> [To do] Could you output the listing that follows exactly, without its images?

> [Dataset records]
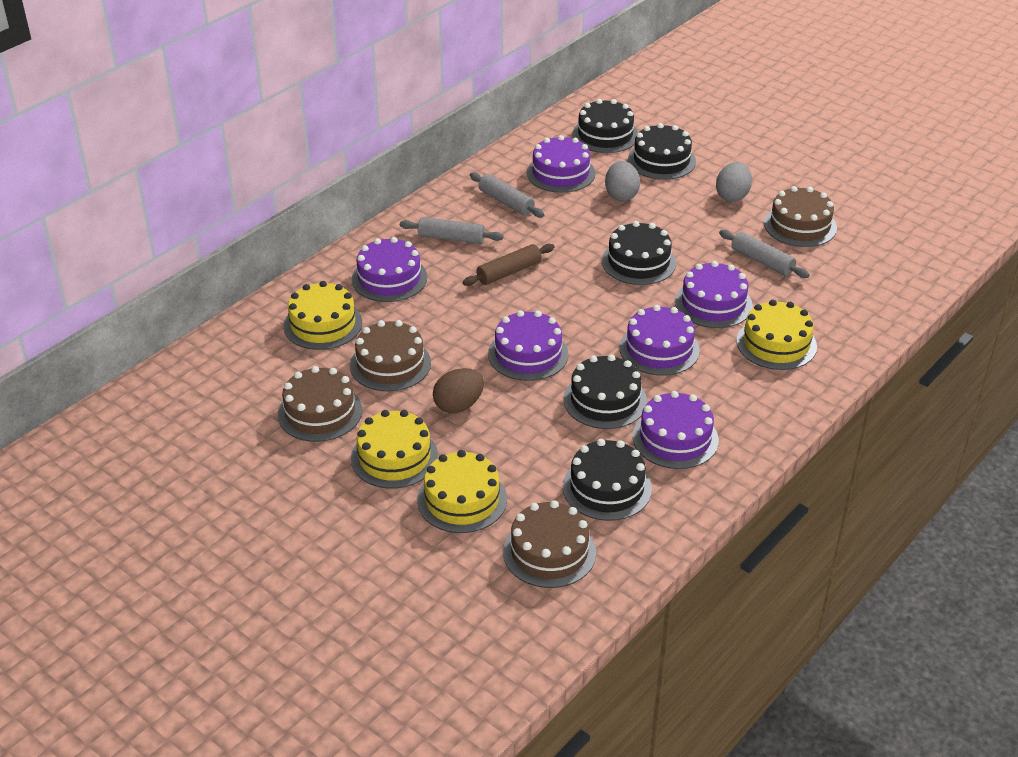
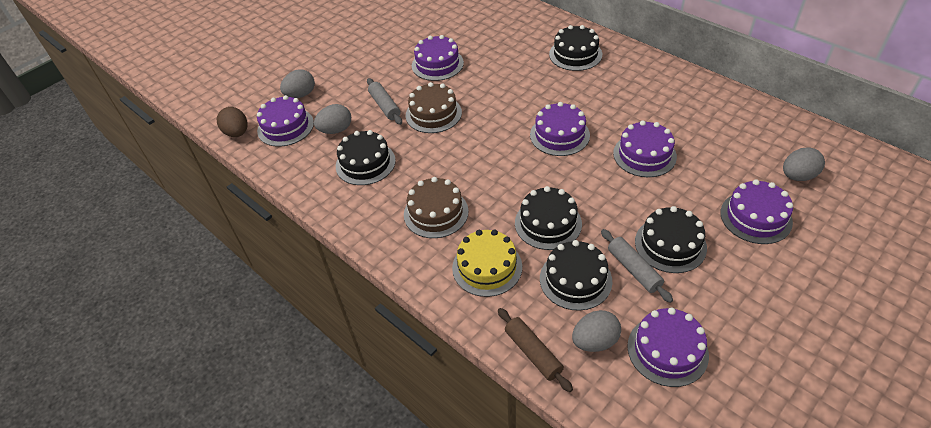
brown cake: 4 -> 2
grey egg: 2 -> 4
grey rolling pin: 3 -> 2
yellow cake: 4 -> 1

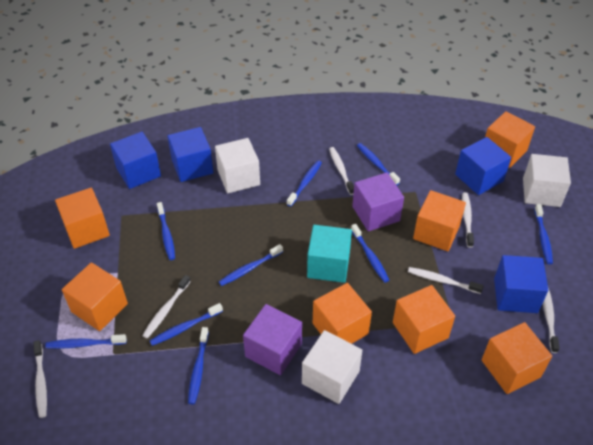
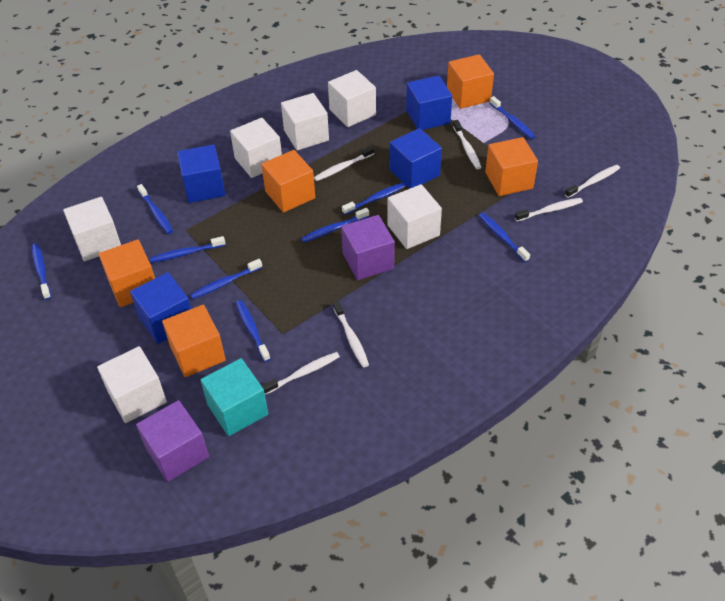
orange cube: 7 -> 5
white cube: 3 -> 6

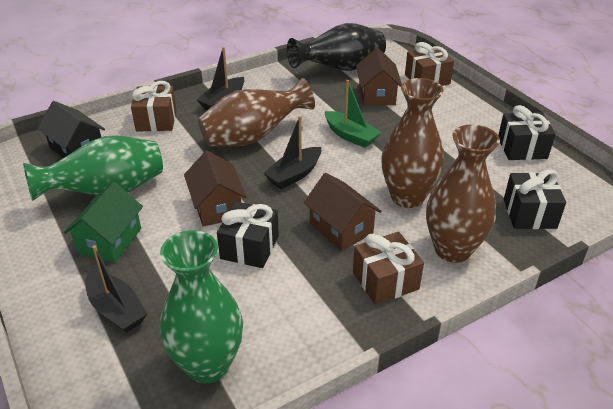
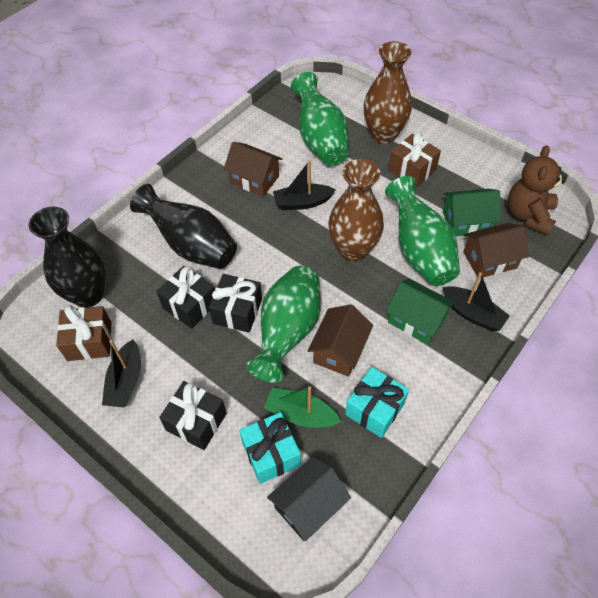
black vase: 1 -> 2
brown gift: 3 -> 2
brown teddy bear: 0 -> 1
brown vase: 3 -> 2
green house: 1 -> 2
green vase: 2 -> 3
turquoise gift: 0 -> 2

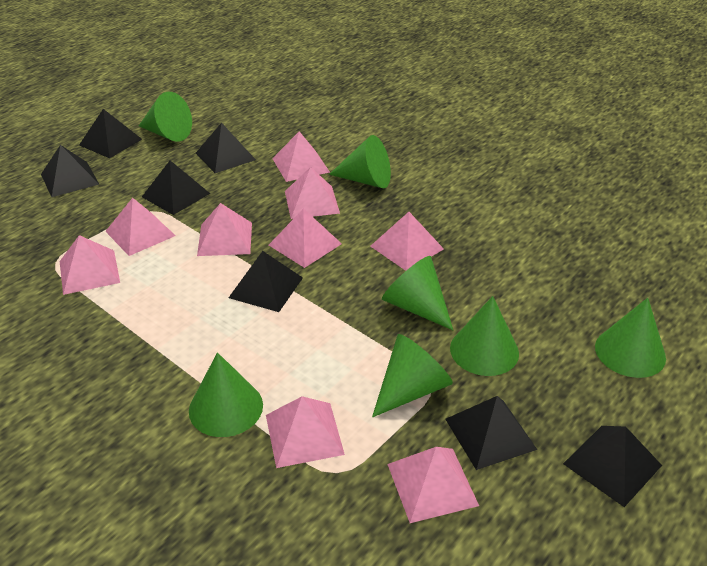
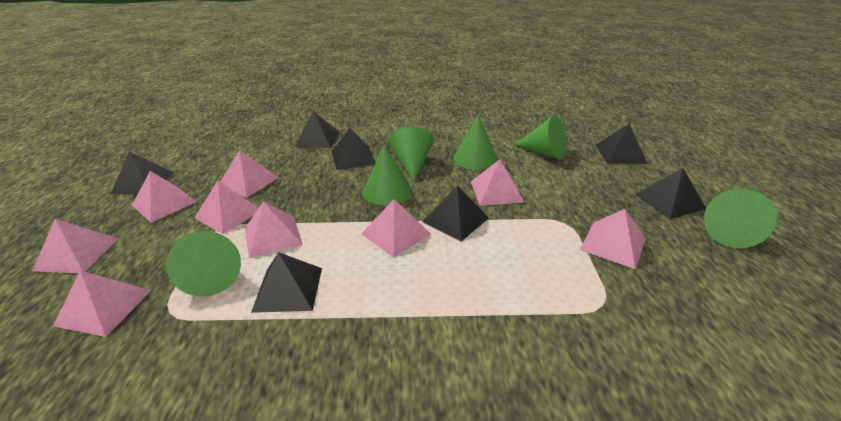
green cone: 7 -> 6

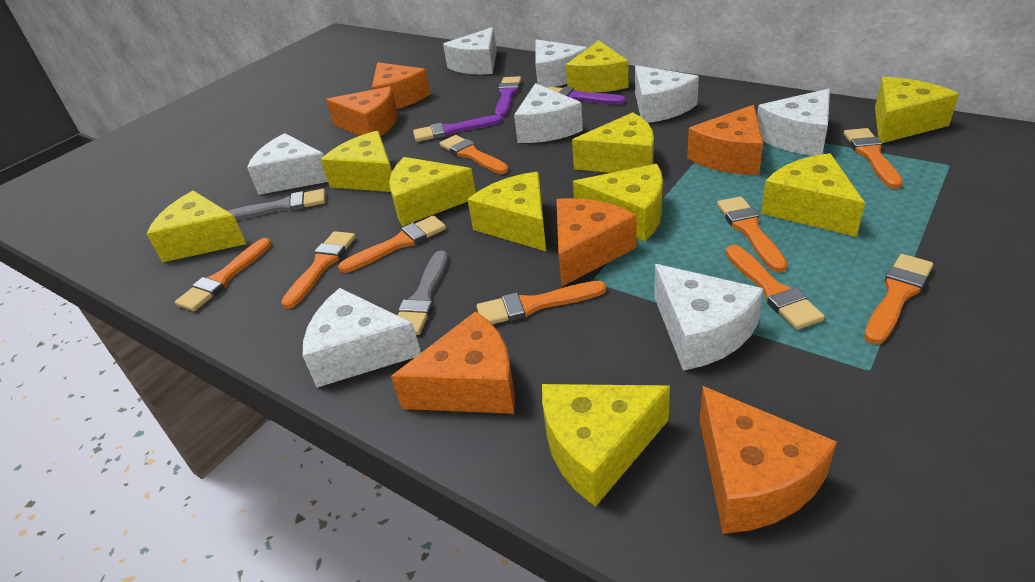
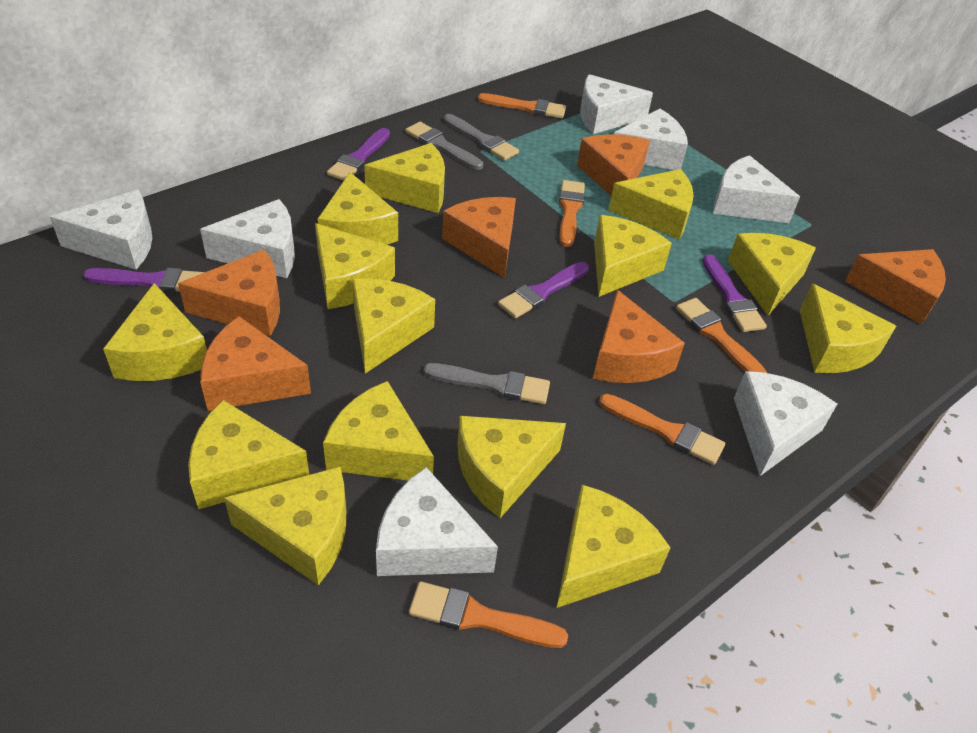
grey brush: 2 -> 3
orange brush: 9 -> 5
purple brush: 3 -> 4
white cheese: 8 -> 7
yellow cheese: 10 -> 14

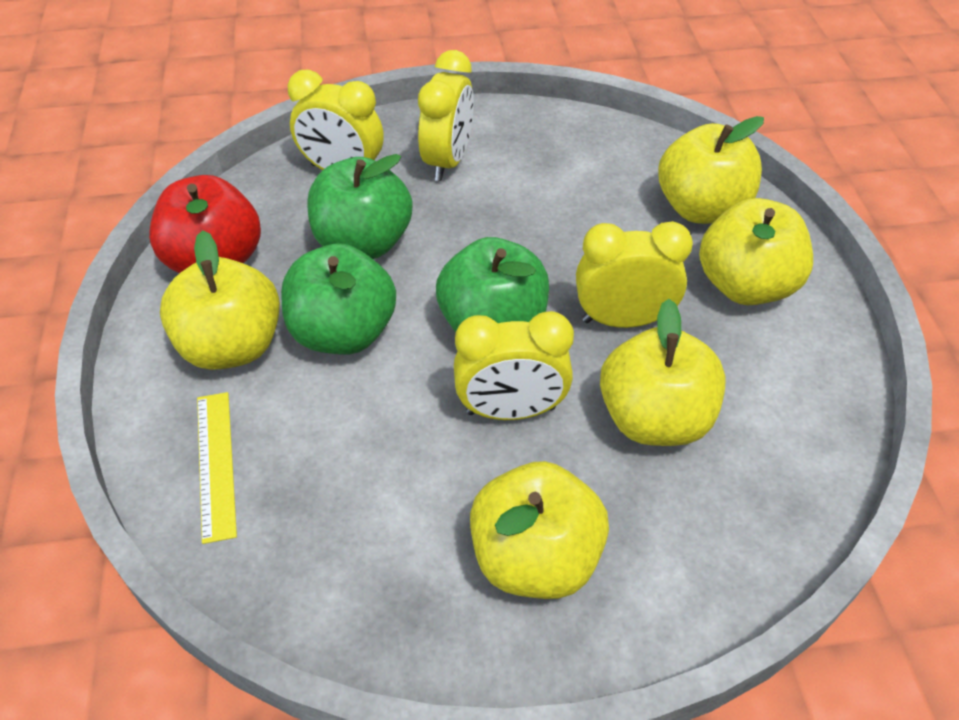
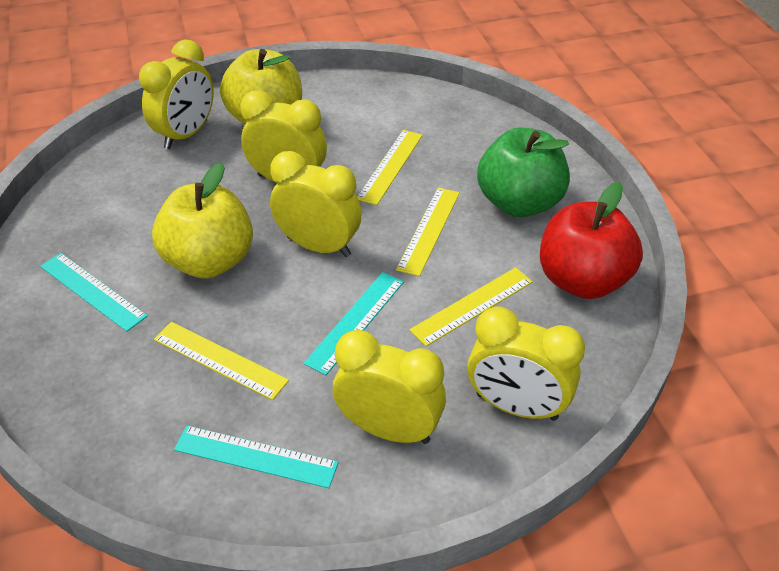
green apple: 3 -> 1
turquoise ruler: 0 -> 3
yellow apple: 5 -> 2
yellow clock: 4 -> 5
yellow ruler: 1 -> 4

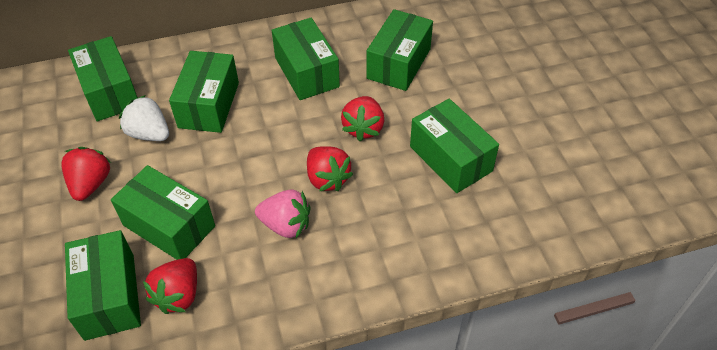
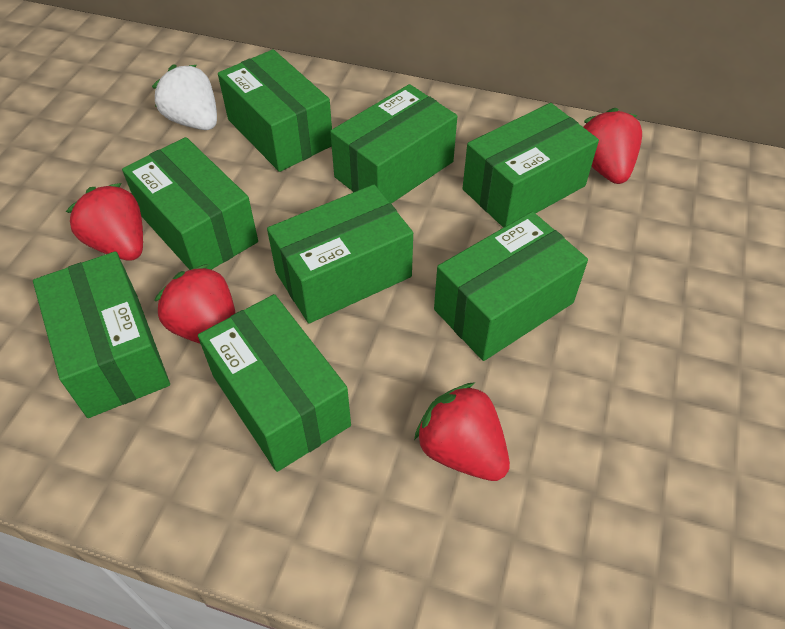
green box: 7 -> 8
pink strawberry: 1 -> 0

> [Exercise answer]
brown cake: 4 -> 2
grey egg: 2 -> 4
grey rolling pin: 3 -> 2
yellow cake: 4 -> 1

orange cube: 7 -> 5
white cube: 3 -> 6

black vase: 1 -> 2
brown gift: 3 -> 2
brown teddy bear: 0 -> 1
brown vase: 3 -> 2
green house: 1 -> 2
green vase: 2 -> 3
turquoise gift: 0 -> 2

green cone: 7 -> 6

grey brush: 2 -> 3
orange brush: 9 -> 5
purple brush: 3 -> 4
white cheese: 8 -> 7
yellow cheese: 10 -> 14

green apple: 3 -> 1
turquoise ruler: 0 -> 3
yellow apple: 5 -> 2
yellow clock: 4 -> 5
yellow ruler: 1 -> 4

green box: 7 -> 8
pink strawberry: 1 -> 0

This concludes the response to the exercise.